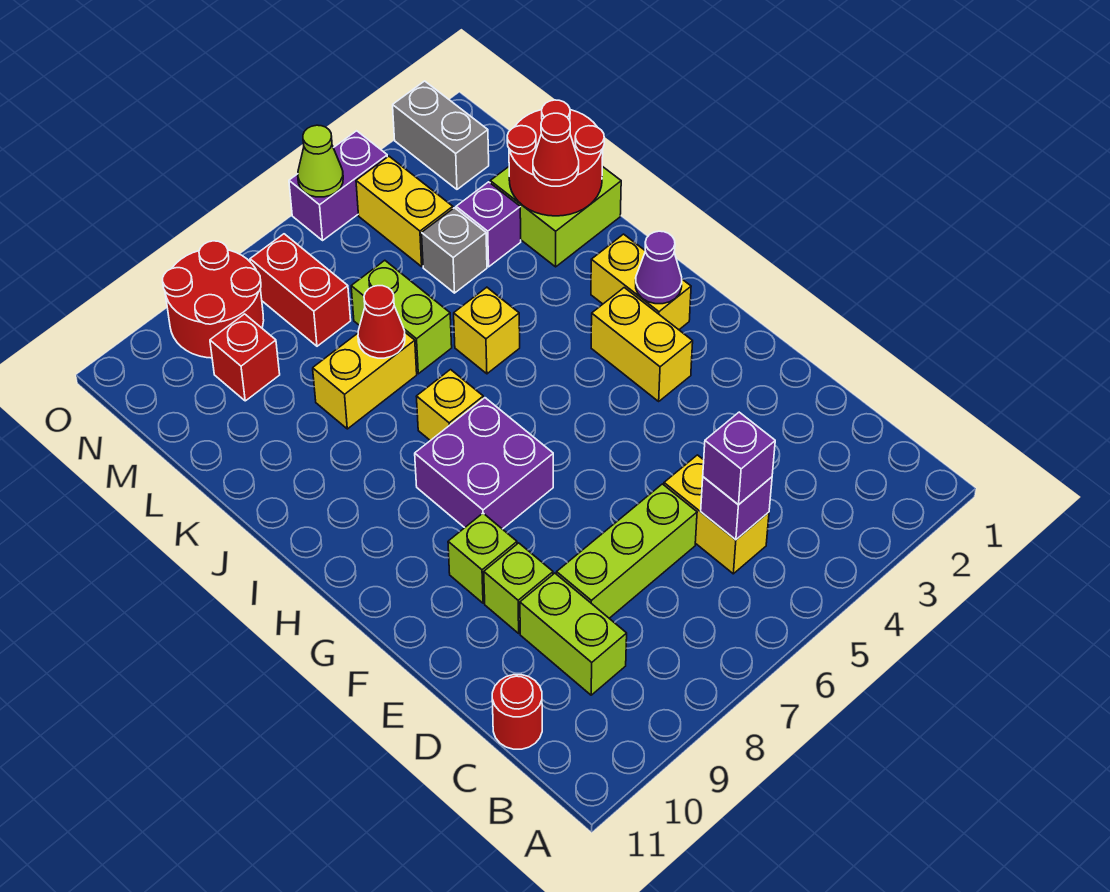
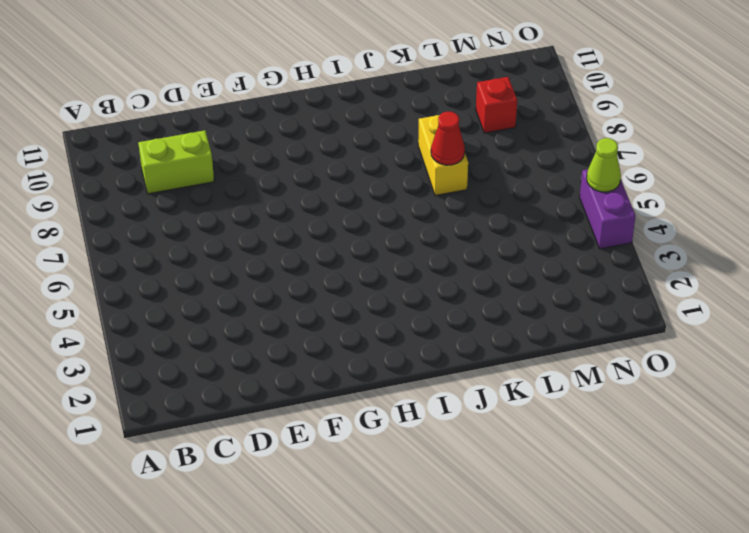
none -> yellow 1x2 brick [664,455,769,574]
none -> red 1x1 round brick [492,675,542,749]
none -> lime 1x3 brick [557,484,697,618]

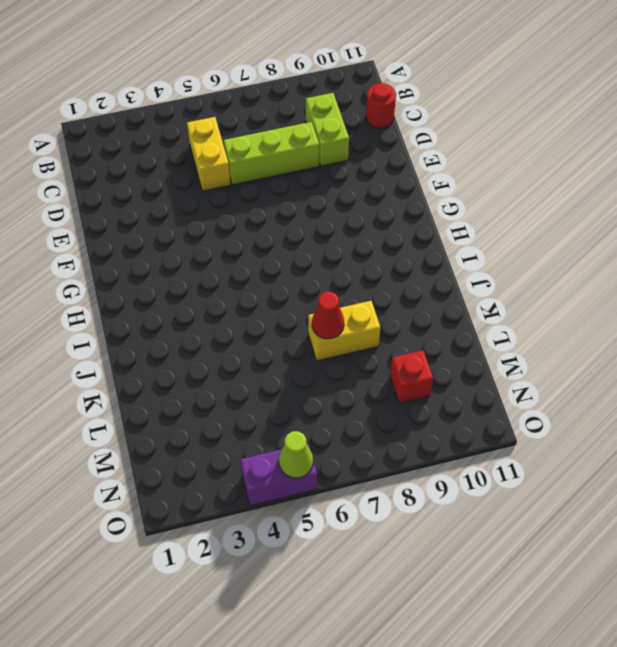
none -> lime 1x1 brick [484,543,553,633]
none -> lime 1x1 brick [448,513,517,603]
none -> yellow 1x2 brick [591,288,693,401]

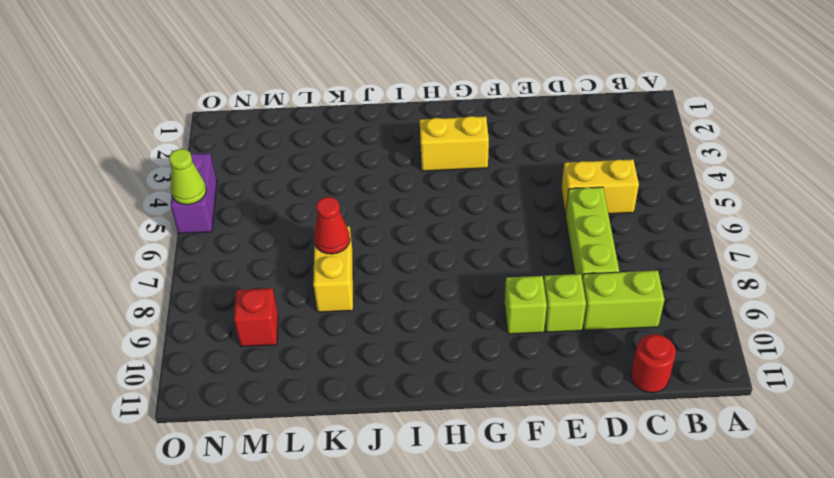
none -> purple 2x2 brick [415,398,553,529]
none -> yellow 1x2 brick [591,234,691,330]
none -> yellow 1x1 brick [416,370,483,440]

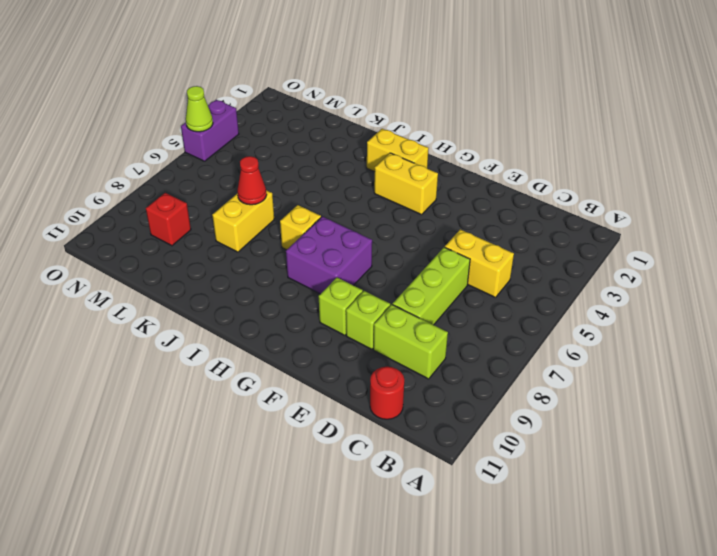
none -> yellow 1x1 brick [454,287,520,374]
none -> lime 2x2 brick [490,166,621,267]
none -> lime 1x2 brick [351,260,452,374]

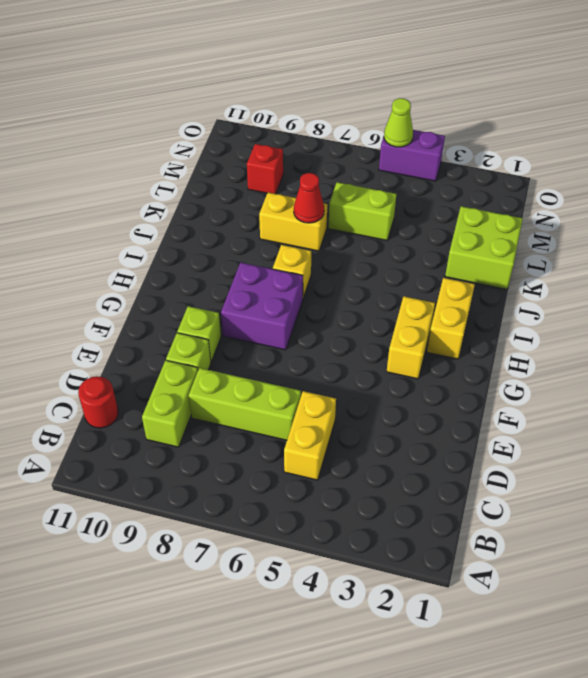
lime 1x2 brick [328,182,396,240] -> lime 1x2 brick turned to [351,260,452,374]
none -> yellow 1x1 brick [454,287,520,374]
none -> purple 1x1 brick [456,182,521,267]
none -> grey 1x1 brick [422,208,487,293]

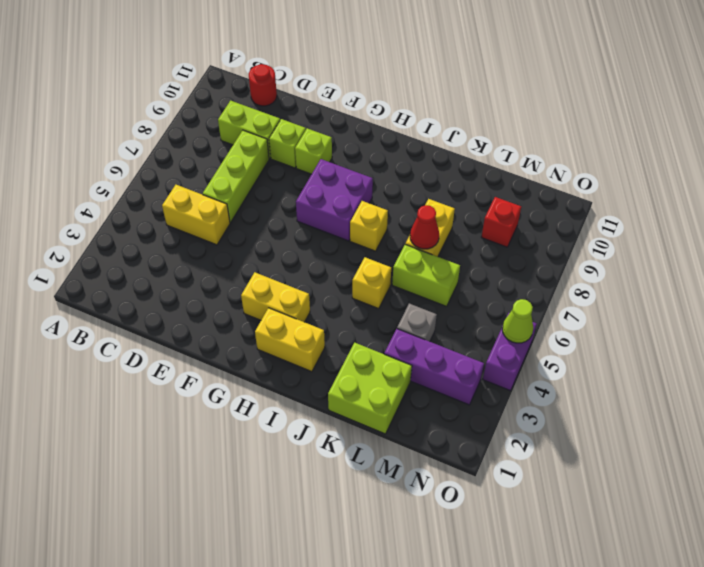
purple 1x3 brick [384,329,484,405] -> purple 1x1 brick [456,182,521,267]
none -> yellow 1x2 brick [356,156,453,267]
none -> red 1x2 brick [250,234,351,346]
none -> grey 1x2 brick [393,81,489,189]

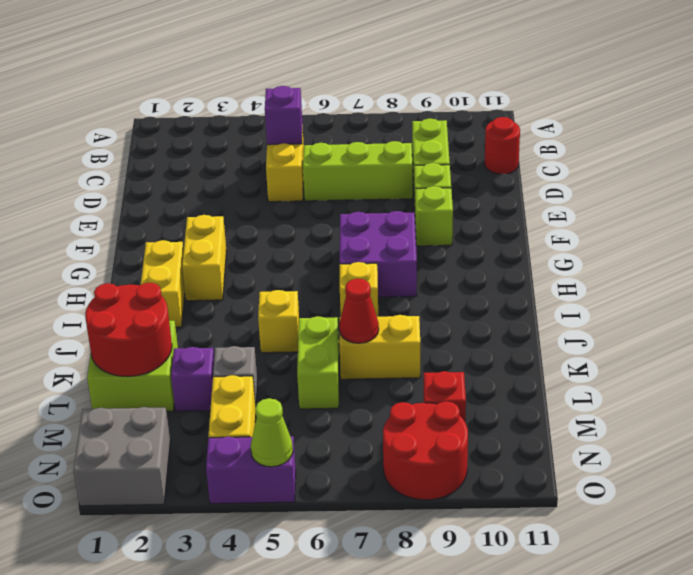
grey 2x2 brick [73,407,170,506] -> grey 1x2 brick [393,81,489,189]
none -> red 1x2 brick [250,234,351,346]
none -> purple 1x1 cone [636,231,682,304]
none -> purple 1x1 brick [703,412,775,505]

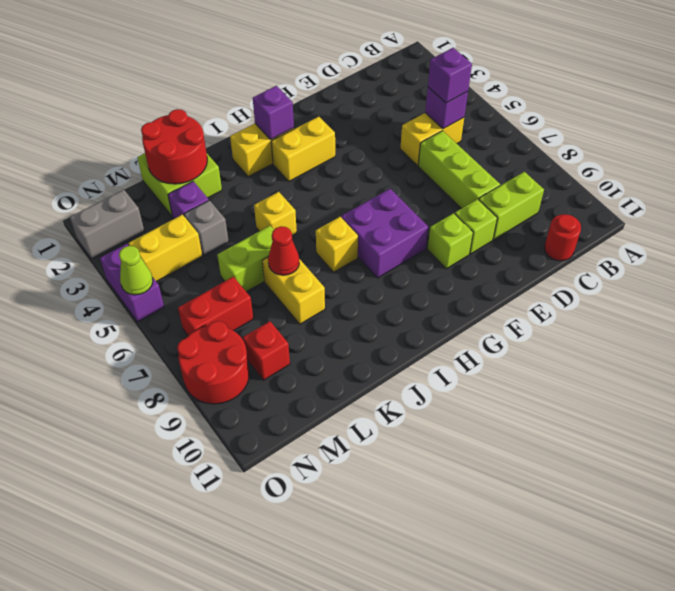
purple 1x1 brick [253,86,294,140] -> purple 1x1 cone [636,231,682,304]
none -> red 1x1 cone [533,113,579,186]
######
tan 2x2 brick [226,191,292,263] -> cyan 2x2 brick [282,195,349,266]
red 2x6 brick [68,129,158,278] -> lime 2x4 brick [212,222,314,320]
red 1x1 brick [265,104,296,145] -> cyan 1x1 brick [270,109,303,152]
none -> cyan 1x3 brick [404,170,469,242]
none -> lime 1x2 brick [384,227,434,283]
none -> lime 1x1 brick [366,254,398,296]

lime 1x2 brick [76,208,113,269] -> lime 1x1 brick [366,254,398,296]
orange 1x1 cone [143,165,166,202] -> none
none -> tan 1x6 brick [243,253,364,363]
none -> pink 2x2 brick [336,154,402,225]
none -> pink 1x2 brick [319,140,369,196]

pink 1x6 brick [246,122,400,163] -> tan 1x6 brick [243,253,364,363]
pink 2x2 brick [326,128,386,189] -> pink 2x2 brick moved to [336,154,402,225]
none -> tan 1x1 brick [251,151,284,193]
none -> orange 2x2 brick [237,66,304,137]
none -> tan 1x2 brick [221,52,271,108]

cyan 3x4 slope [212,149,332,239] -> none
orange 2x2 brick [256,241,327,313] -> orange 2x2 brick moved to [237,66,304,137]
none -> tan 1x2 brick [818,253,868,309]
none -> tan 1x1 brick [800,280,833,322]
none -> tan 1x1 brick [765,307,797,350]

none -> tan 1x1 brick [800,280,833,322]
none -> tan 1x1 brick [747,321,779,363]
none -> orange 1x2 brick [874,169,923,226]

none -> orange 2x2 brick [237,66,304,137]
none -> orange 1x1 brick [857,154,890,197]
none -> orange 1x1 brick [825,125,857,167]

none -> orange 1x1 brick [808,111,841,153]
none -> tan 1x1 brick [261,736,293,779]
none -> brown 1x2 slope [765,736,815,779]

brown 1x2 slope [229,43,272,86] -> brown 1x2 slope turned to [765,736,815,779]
######
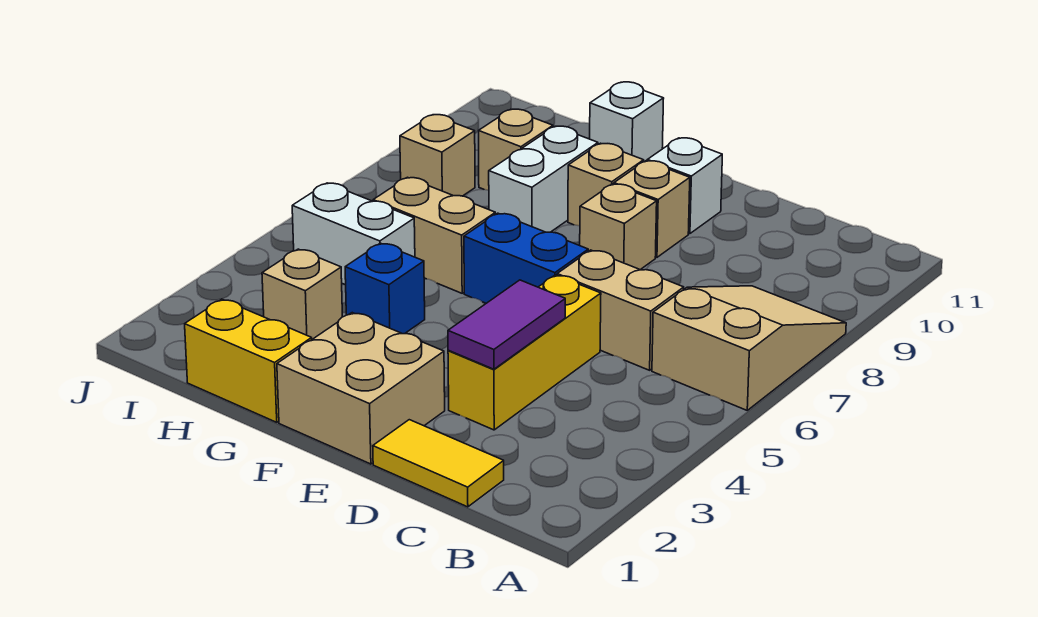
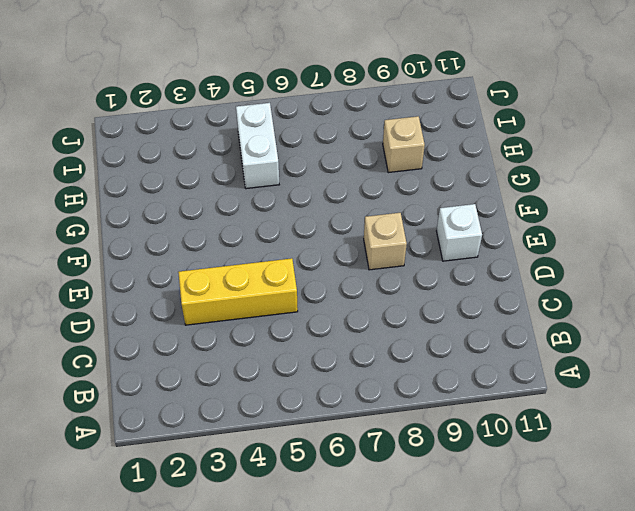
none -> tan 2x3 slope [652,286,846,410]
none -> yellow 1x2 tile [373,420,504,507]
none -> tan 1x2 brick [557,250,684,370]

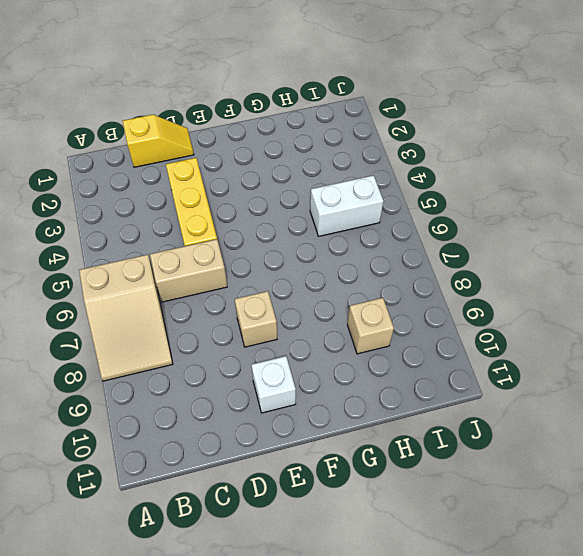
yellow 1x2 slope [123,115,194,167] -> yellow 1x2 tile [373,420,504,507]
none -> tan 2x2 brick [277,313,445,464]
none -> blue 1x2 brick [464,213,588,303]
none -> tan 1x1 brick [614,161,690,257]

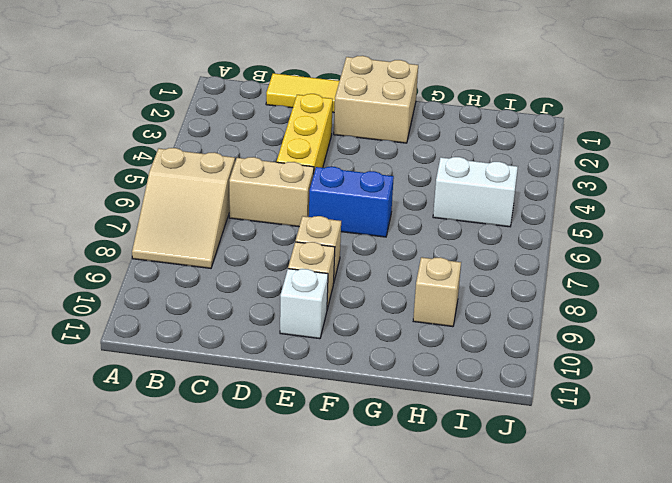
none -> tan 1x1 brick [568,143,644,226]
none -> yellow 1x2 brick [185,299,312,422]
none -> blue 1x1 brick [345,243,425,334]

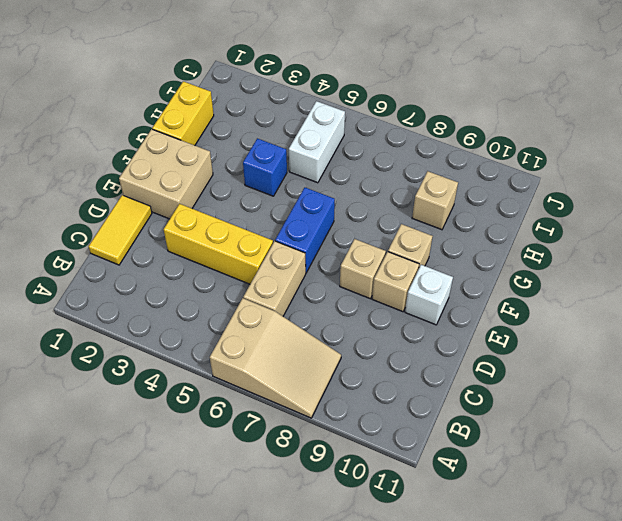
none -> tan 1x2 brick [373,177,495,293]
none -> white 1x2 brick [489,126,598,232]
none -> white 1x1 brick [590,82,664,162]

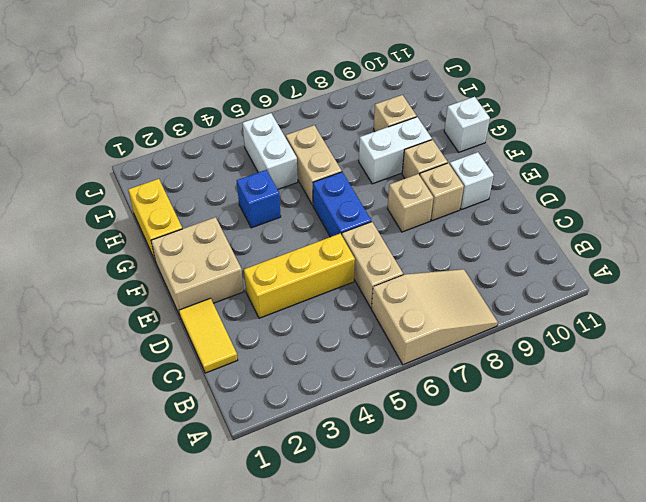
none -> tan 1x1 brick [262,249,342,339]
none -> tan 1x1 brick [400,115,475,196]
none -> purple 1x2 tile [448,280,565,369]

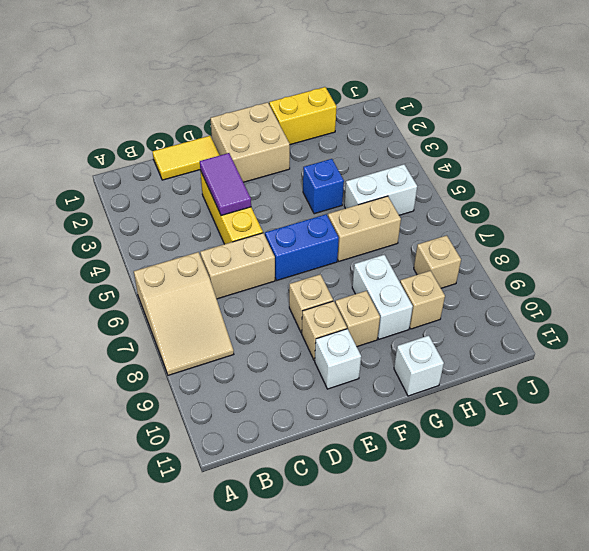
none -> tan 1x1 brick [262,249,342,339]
######
*Task:* Each line that contains the word "blue" adds to the total; give the total for the material and nothing else.

*Exercise solution:* 2